Start of Material supplied
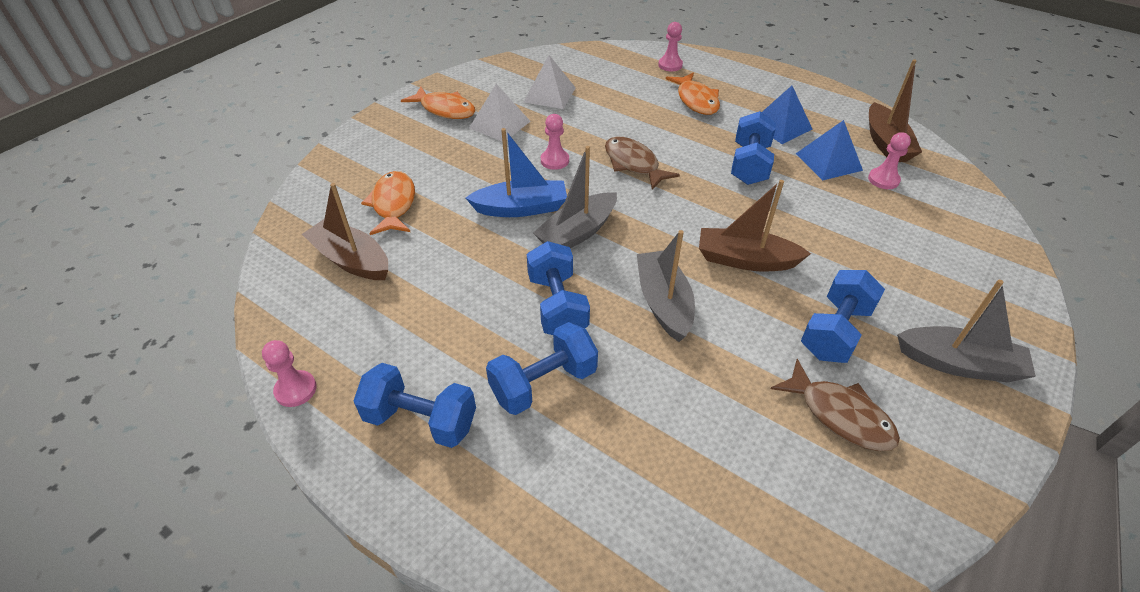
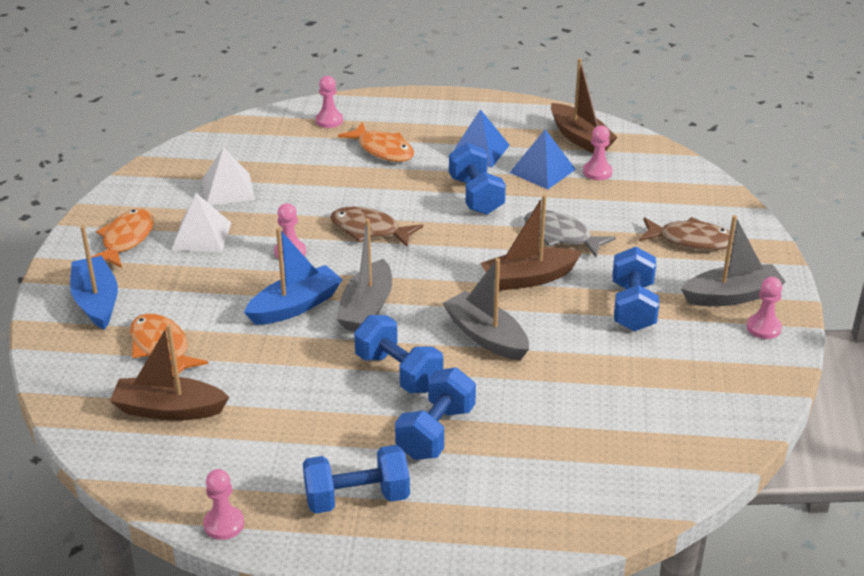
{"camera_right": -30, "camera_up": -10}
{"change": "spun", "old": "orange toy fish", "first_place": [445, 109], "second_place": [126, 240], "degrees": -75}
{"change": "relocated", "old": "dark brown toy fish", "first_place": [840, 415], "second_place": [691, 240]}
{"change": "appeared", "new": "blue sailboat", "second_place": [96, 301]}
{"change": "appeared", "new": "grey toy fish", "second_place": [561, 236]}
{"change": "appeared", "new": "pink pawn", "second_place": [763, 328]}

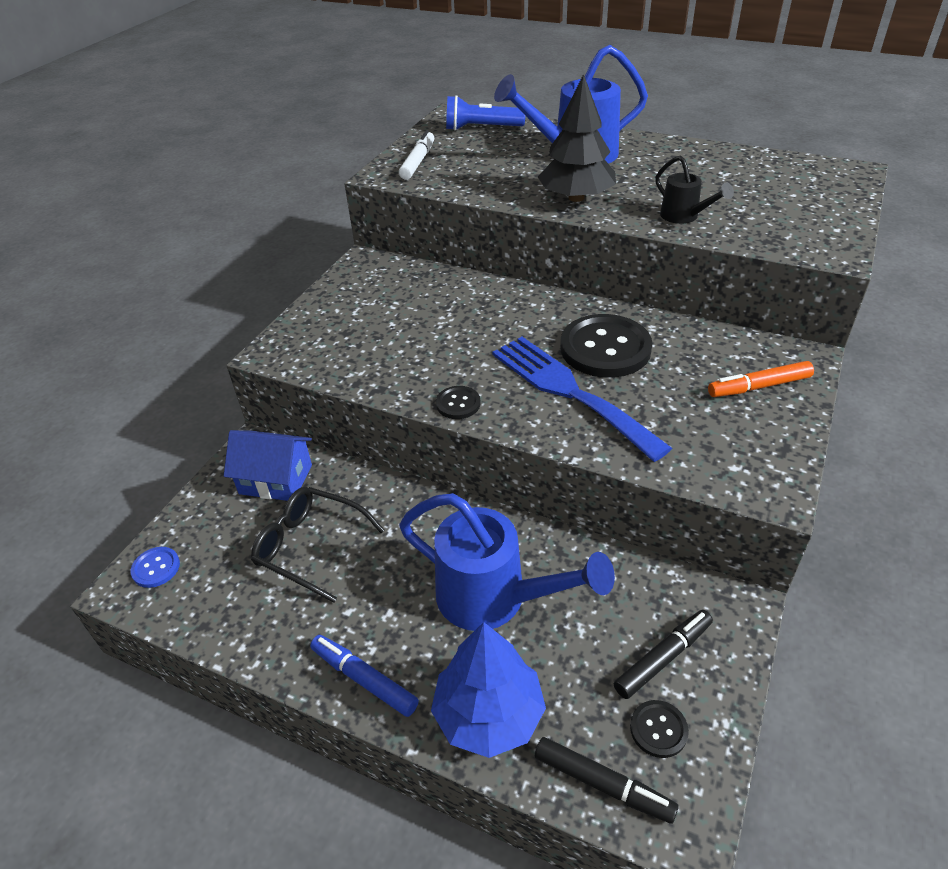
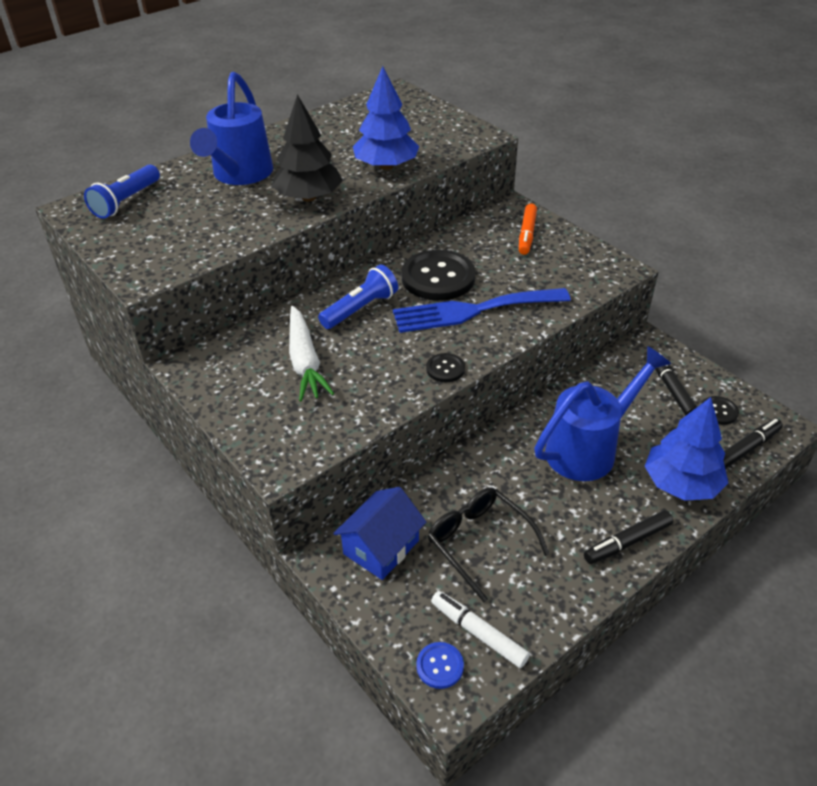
{"camera_right": -65, "camera_up": 0}
{"change": "spun", "old": "ebony spectacles", "first_place": [310, 546], "second_place": [479, 542], "degrees": 90}
{"change": "colour", "old": "blue marker pen", "new": "ebony marker pen", "first_place": [364, 679], "second_place": [627, 542]}
{"change": "relocated", "old": "pure white marker pen", "first_place": [418, 162], "second_place": [478, 633]}
{"change": "exchanged", "old": "ebony watering can", "new": "blue toy tree", "first_place": [684, 217], "second_place": [386, 166]}
{"change": "appeared", "new": "pure white toy carrot", "second_place": [305, 361]}
{"change": "appeared", "new": "blue torch", "second_place": [360, 309]}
End of Material supplied
Assignment:
Before duplicating the entries above, strip out the pictures and keep the rest exact.

Response for this exercise:
{"camera_right": -30, "camera_up": -10}
{"change": "spun", "old": "orange toy fish", "first_place": [445, 109], "second_place": [126, 240], "degrees": -75}
{"change": "relocated", "old": "dark brown toy fish", "first_place": [840, 415], "second_place": [691, 240]}
{"change": "appeared", "new": "blue sailboat", "second_place": [96, 301]}
{"change": "appeared", "new": "grey toy fish", "second_place": [561, 236]}
{"change": "appeared", "new": "pink pawn", "second_place": [763, 328]}

{"camera_right": -65, "camera_up": 0}
{"change": "spun", "old": "ebony spectacles", "first_place": [310, 546], "second_place": [479, 542], "degrees": 90}
{"change": "colour", "old": "blue marker pen", "new": "ebony marker pen", "first_place": [364, 679], "second_place": [627, 542]}
{"change": "relocated", "old": "pure white marker pen", "first_place": [418, 162], "second_place": [478, 633]}
{"change": "exchanged", "old": "ebony watering can", "new": "blue toy tree", "first_place": [684, 217], "second_place": [386, 166]}
{"change": "appeared", "new": "pure white toy carrot", "second_place": [305, 361]}
{"change": "appeared", "new": "blue torch", "second_place": [360, 309]}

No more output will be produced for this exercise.